---------- Task material

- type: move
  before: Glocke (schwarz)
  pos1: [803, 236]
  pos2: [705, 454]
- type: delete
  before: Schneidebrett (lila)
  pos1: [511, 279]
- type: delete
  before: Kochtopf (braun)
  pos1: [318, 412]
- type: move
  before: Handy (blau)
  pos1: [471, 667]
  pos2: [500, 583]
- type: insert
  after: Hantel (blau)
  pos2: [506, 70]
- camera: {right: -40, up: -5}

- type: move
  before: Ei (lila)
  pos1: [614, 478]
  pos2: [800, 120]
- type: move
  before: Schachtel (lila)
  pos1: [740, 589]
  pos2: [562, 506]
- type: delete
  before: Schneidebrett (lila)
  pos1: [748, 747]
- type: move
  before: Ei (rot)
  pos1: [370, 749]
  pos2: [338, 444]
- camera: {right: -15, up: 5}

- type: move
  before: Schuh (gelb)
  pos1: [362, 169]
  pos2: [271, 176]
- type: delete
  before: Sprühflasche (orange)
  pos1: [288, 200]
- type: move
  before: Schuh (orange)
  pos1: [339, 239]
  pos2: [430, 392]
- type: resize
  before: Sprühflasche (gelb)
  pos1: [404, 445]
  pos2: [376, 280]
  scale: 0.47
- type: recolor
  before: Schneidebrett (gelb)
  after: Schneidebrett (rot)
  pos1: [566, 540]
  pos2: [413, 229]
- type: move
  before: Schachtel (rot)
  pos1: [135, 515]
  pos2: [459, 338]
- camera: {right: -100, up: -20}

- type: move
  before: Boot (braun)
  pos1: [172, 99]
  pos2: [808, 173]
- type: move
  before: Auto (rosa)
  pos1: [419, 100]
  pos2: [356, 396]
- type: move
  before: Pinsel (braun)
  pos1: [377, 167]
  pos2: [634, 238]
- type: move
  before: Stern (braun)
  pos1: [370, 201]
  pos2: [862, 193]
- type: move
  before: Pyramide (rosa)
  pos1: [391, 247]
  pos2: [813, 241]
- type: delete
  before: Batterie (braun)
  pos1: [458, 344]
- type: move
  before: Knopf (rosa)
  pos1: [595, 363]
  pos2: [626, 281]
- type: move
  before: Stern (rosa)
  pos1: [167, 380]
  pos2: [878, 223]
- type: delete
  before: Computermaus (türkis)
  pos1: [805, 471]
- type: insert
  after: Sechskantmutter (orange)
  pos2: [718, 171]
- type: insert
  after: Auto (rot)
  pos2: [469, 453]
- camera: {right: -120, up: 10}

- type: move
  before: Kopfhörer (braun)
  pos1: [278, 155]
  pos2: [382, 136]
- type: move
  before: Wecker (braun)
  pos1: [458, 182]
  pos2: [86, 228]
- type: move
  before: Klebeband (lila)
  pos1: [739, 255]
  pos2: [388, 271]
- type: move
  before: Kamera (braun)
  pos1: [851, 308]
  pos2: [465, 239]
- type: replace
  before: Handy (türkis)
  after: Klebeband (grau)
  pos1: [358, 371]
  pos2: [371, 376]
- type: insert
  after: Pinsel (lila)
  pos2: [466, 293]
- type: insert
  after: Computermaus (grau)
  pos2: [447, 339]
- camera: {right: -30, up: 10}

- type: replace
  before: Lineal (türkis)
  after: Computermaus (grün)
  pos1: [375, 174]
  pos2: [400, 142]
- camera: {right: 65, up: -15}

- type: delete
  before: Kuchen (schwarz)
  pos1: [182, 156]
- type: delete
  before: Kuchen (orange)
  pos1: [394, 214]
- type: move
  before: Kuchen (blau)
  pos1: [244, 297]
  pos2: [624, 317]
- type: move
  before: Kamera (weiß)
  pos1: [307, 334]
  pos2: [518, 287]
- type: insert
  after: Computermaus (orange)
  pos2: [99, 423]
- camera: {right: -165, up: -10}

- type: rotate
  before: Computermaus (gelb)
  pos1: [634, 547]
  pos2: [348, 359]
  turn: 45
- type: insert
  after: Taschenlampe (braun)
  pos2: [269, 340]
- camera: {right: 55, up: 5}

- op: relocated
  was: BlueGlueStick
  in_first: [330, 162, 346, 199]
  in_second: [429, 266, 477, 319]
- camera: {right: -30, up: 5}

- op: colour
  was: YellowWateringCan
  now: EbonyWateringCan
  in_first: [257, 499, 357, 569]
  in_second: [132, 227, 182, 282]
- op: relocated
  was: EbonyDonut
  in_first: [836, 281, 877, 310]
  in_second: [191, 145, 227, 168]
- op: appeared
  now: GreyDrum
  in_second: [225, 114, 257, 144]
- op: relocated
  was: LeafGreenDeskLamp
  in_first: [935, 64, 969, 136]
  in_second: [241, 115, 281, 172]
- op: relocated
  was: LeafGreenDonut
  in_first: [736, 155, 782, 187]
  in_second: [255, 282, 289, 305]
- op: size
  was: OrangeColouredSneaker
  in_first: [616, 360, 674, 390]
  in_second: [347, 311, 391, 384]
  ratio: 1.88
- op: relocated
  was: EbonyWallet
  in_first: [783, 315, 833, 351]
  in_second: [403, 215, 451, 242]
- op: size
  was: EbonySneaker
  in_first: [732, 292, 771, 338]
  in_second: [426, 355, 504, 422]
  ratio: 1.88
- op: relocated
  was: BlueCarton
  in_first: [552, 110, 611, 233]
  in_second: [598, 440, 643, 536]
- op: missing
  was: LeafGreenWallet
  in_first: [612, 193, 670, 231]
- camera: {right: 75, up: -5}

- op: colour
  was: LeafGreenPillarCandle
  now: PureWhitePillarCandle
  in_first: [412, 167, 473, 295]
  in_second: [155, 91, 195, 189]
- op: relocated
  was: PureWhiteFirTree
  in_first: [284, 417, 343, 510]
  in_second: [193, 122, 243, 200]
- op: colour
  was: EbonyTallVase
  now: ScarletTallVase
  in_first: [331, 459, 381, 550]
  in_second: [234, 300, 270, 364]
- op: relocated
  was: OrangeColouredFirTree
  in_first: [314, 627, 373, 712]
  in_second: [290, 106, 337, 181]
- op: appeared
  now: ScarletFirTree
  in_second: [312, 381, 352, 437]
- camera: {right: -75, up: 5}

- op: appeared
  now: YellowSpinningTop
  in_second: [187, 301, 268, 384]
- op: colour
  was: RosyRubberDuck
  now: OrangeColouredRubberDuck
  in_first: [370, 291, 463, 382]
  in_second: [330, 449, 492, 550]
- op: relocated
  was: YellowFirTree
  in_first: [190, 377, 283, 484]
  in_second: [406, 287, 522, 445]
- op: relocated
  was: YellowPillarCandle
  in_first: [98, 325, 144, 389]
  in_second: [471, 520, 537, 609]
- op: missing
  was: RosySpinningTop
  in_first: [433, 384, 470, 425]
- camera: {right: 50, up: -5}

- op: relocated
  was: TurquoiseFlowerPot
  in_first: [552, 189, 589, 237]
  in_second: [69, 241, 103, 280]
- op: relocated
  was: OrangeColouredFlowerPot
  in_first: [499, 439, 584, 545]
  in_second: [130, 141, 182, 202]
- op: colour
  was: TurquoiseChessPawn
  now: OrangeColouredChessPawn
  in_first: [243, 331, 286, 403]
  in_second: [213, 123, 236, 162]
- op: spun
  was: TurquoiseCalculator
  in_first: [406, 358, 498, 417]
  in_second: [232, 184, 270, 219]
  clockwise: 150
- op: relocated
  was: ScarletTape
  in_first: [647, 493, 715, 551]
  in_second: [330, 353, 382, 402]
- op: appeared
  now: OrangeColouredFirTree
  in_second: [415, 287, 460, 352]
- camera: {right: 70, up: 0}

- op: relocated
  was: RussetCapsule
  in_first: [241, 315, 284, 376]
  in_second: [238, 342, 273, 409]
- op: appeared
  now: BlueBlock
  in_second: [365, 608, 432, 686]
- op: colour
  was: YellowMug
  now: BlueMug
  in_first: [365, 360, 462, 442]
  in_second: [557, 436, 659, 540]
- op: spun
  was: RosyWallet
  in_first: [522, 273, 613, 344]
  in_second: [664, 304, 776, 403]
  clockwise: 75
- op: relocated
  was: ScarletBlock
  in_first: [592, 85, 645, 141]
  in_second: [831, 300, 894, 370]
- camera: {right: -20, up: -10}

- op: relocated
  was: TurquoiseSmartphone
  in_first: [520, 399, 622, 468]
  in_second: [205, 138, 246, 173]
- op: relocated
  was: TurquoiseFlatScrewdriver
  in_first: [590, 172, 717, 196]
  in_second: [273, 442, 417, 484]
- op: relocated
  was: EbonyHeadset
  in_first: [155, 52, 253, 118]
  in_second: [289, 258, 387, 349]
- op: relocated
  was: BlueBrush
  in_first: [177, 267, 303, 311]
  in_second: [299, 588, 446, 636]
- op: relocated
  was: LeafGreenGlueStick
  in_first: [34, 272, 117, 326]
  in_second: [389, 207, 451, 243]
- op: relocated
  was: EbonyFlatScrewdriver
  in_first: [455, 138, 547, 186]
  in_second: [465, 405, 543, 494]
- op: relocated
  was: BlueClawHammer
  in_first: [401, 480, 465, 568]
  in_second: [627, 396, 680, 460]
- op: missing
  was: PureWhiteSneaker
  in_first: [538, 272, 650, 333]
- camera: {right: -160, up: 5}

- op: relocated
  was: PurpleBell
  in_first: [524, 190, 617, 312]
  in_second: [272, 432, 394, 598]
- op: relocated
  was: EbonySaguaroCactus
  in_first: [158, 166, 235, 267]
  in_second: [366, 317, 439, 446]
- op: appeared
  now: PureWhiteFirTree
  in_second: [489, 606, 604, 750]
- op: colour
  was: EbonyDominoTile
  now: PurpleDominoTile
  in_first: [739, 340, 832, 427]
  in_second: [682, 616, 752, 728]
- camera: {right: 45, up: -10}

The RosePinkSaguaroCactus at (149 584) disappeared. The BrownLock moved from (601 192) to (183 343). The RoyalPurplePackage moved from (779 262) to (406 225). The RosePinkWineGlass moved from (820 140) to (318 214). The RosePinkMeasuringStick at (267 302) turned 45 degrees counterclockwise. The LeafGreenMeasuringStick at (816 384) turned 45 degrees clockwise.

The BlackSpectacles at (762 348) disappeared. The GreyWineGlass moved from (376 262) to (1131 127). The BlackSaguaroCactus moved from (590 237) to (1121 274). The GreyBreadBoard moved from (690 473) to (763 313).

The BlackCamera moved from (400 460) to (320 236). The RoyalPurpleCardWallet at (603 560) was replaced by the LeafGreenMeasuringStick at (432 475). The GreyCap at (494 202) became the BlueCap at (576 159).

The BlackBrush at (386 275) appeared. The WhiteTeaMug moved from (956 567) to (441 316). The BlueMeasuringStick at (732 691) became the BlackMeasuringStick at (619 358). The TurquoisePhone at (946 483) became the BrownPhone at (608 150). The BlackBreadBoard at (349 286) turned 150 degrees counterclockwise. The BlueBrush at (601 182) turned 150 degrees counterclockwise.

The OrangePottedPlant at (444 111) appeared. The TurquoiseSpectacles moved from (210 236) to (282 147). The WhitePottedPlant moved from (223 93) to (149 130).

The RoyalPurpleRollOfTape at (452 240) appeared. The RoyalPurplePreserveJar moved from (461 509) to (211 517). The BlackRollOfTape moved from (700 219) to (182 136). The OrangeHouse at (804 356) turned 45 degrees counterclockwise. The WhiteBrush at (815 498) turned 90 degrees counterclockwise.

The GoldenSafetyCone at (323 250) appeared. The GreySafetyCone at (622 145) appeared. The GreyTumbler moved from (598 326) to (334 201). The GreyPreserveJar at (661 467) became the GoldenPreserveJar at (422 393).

--------------------

Find all lines in the records that hold the word "Schachtel". Copy them.

- **Response to the exercise**
  before: Schachtel (lila)
  before: Schachtel (rot)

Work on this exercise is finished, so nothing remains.